TASK ITEM — Please repeat the records below exactly, but only from the line that contains "none -> tan plate B6 level 1" onward, ending with the last line.

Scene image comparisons
-- -- --
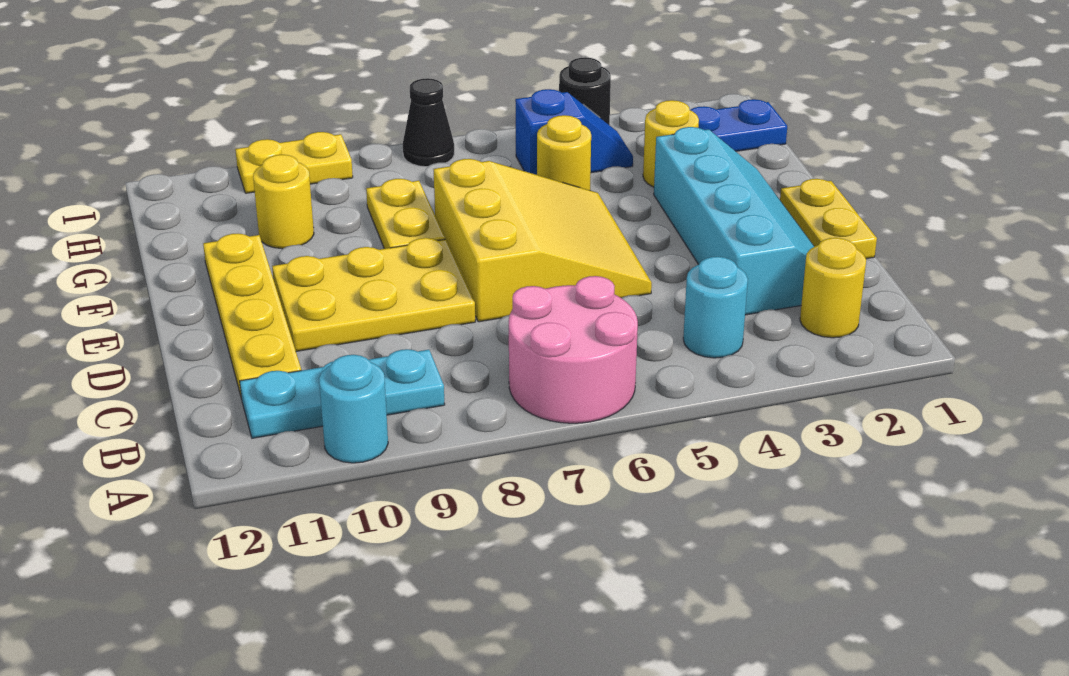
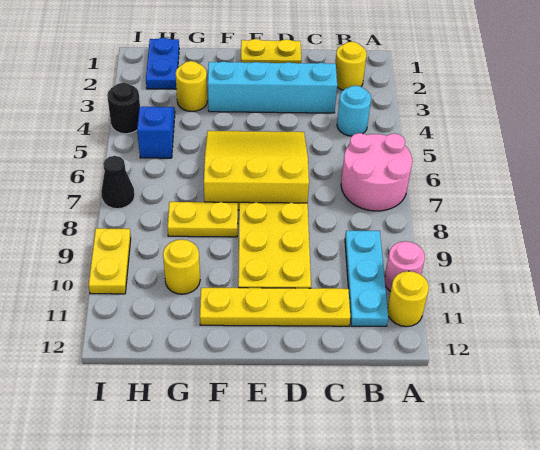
cyan round brick A10 level 1 -> pink round brick A10 level 1
yellow round brick G5 level 1 -> yellow round brick A11 level 1

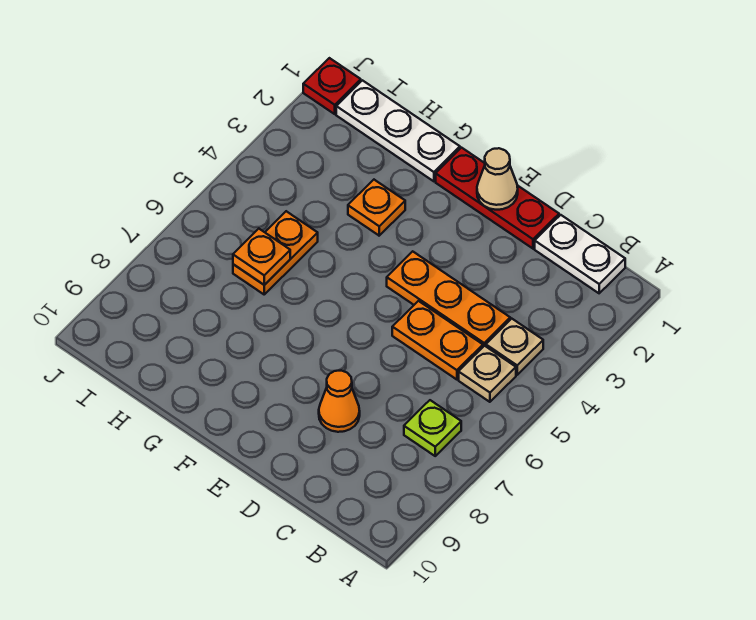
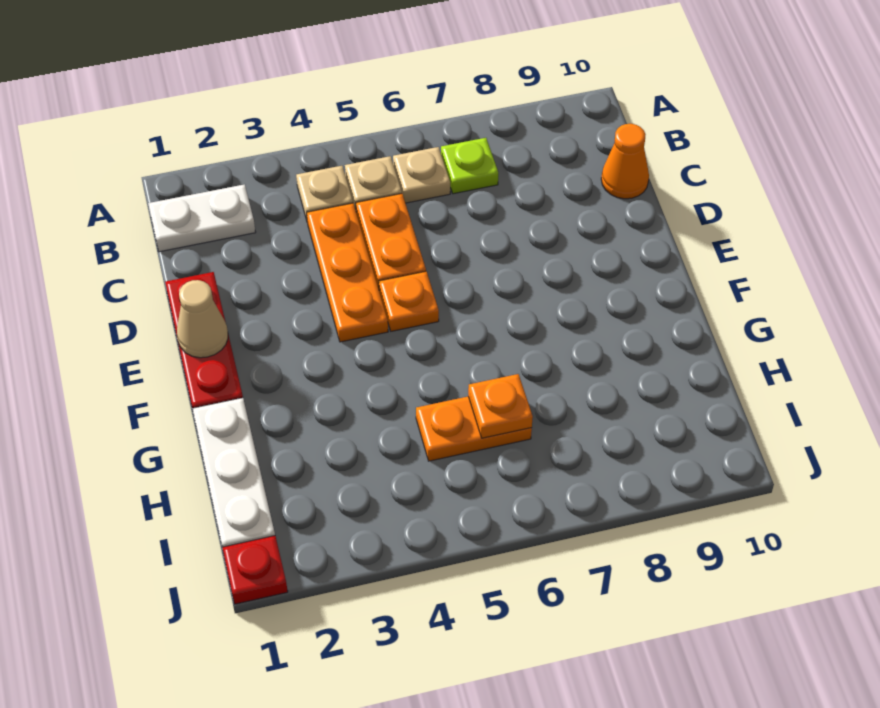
white plate B1:C1 level 1 -> white plate B1:B2 level 1
none -> tan plate B6 level 1
orange cone D8 level 1 -> orange cone C10 level 1
orange plate G3 level 1 -> orange plate E5 level 1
-- -- --
ANSWER TO THIS TASK —
none -> tan plate B6 level 1
orange cone D8 level 1 -> orange cone C10 level 1
orange plate G3 level 1 -> orange plate E5 level 1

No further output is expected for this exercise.